Copy out every line from the records that includes "brown".

(Dataset records)
--- --- ---
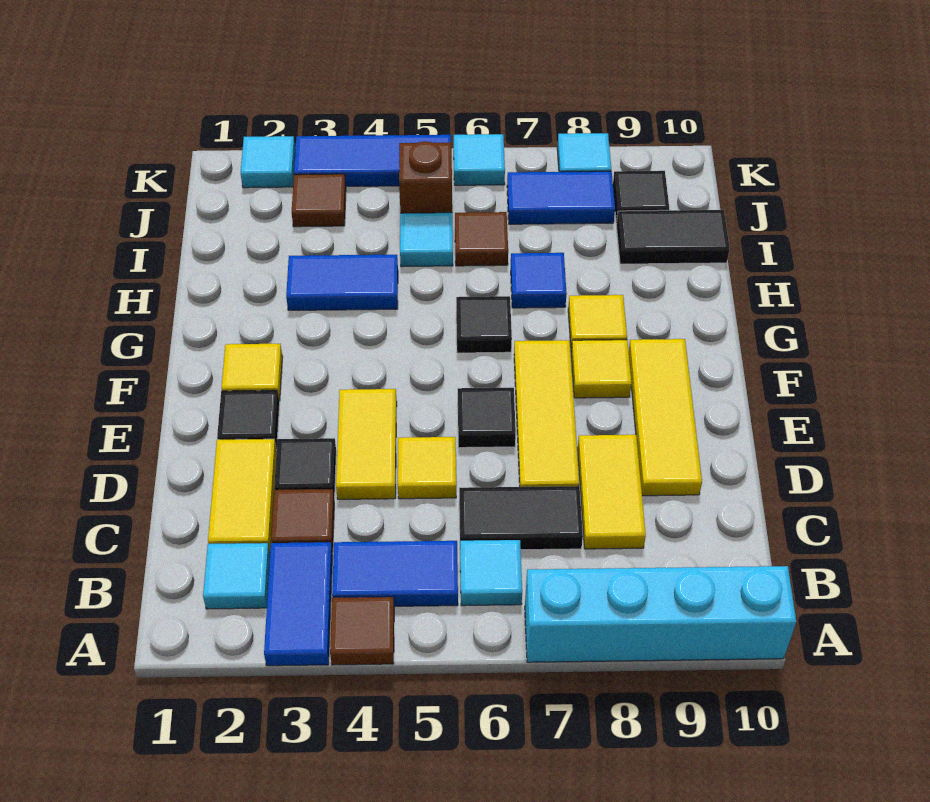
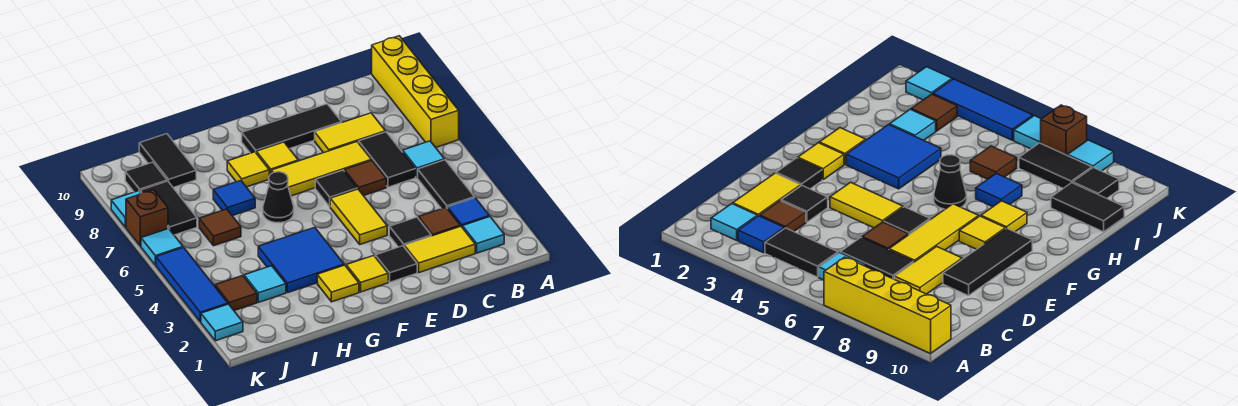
blue tile A3:B3 level 1 -> blue tile B3 level 1
brown tile A4 level 1 -> brown tile D6 level 1
cyan brick A7:A10 level 1 -> yellow brick A7:A10 level 1
blue tile B4:B5 level 1 -> black tile B4:B5 level 1
yellow tile D4:E4 level 1 -> yellow tile E4:E5 level 1
yellow tile D5 level 1 -> yellow tile G2 level 1
yellow tile D9:F9 level 1 -> black tile D9:F9 level 1
black tile G6 level 1 -> black cone G6 level 1
blue tile H3:H4 level 1 -> blue tile G3:H4 level 1
cyan tile I5 level 1 -> cyan tile I3 level 1
brown brick J5 level 1 -> brown brick K7 level 1
blue tile J7:J8 level 1 -> black tile J7:J8 level 1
--- --- ---
Exercise solution:
brown tile A4 level 1 -> brown tile D6 level 1
brown brick J5 level 1 -> brown brick K7 level 1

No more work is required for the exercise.